* _TASK TO COMPLETE_: Each line from the one holding "(756, 316) = (174, 381): yellow" through the end of the records should be returned exactly, while pictures are skipped.

* _MATERIAL PROVIDED_:
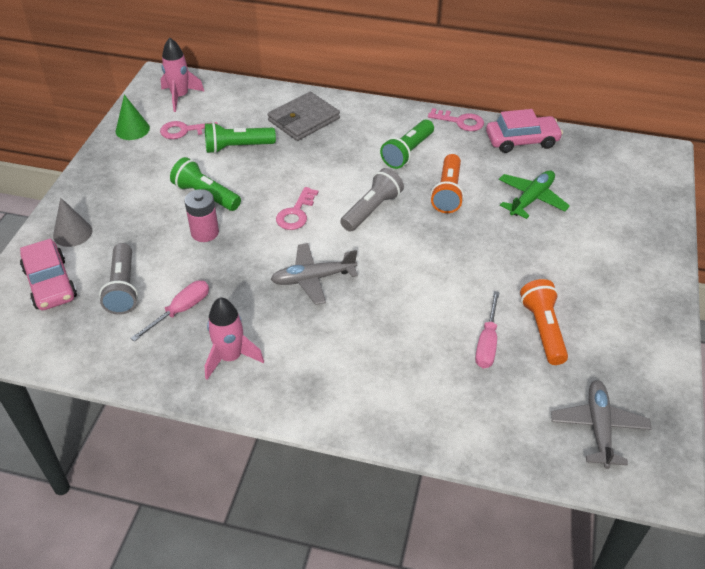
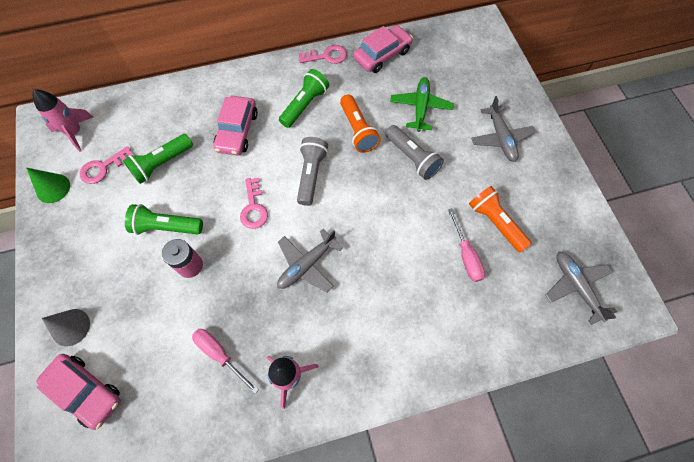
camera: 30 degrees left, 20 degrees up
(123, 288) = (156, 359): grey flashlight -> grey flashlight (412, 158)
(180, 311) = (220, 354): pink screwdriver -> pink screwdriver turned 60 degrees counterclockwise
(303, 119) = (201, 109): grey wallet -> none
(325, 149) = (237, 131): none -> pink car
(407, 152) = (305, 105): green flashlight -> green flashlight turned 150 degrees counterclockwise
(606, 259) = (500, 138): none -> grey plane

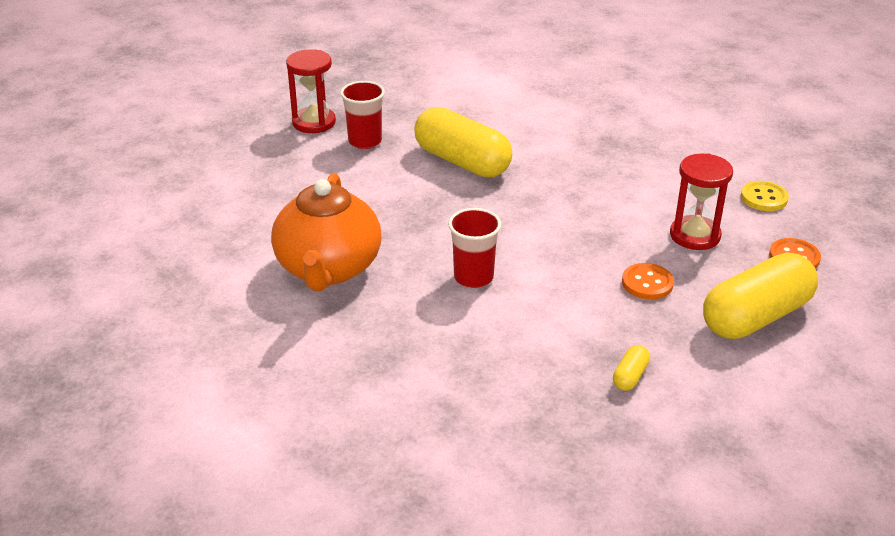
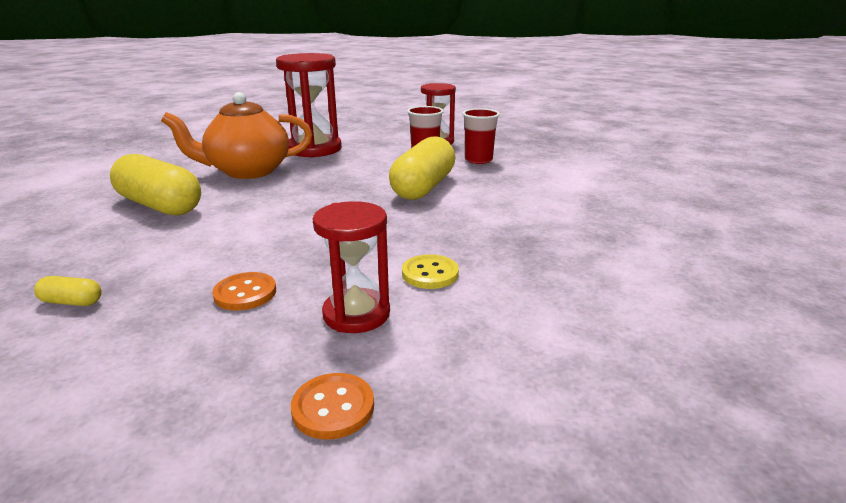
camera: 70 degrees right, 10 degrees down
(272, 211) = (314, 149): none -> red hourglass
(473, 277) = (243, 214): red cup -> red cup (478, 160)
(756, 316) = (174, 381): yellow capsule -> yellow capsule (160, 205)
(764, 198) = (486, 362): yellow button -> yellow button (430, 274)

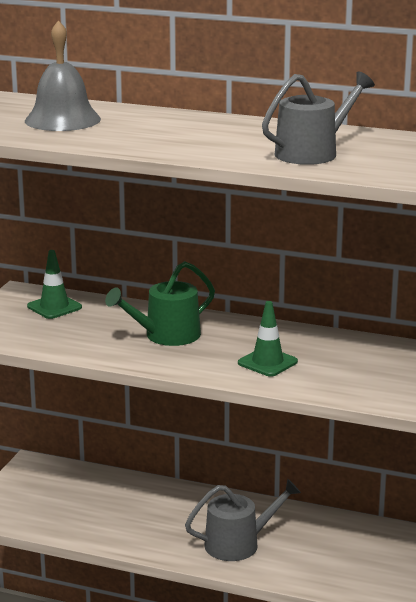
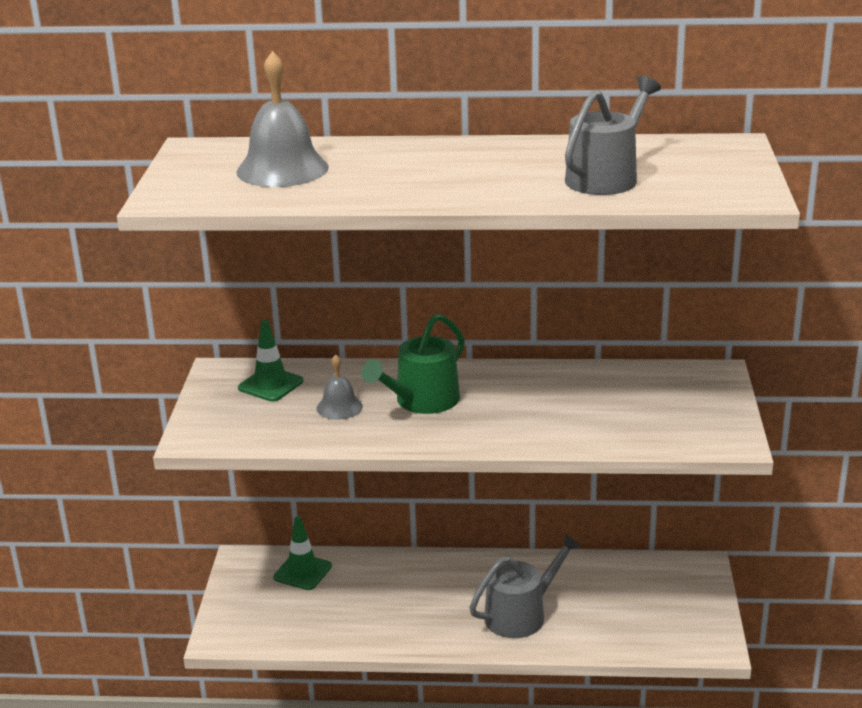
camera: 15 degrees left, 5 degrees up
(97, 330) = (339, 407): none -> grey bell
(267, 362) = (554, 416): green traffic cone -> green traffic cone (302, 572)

* _RESPONSE FOR THIS EXERCISE_:
(756, 316) = (174, 381): yellow capsule -> yellow capsule (160, 205)
(764, 198) = (486, 362): yellow button -> yellow button (430, 274)

camera: 15 degrees left, 5 degrees up
(97, 330) = (339, 407): none -> grey bell
(267, 362) = (554, 416): green traffic cone -> green traffic cone (302, 572)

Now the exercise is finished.